▽

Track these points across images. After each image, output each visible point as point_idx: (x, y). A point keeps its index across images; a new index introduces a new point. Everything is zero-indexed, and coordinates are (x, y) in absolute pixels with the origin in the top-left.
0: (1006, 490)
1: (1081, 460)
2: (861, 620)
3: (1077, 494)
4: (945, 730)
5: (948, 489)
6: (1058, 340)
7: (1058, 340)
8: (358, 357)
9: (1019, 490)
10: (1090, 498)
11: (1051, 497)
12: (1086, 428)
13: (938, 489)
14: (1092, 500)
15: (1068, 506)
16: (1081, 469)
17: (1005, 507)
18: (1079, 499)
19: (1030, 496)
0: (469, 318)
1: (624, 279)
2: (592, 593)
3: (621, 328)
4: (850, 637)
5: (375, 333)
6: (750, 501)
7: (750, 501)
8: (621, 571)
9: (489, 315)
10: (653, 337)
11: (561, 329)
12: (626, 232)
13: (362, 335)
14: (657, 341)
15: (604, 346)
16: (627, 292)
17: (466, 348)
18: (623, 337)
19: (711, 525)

△

Rewrite all the material above with "zero-indexed" changed to "0-indexed" and every other part left the same.

Track these points across images. After each image, output each visible point as point_idx: (x, y). A point keeps its index across images; a new index introduces a new point. Everything is 0-indexed, and coordinates are (x, y) in absolute pixels with the origin in the top-left.
0: (1006, 490)
1: (1081, 460)
2: (861, 620)
3: (1077, 494)
4: (945, 730)
5: (948, 489)
6: (1058, 340)
7: (1058, 340)
8: (358, 357)
9: (1019, 490)
10: (1090, 498)
11: (1051, 497)
12: (1086, 428)
13: (938, 489)
14: (1092, 500)
15: (1068, 506)
16: (1081, 469)
17: (1005, 507)
18: (1079, 499)
19: (1030, 496)
0: (469, 318)
1: (624, 279)
2: (592, 593)
3: (621, 328)
4: (850, 637)
5: (375, 333)
6: (750, 501)
7: (750, 501)
8: (621, 571)
9: (489, 315)
10: (653, 337)
11: (561, 329)
12: (626, 232)
13: (362, 335)
14: (657, 341)
15: (604, 346)
16: (627, 292)
17: (466, 348)
18: (623, 337)
19: (711, 525)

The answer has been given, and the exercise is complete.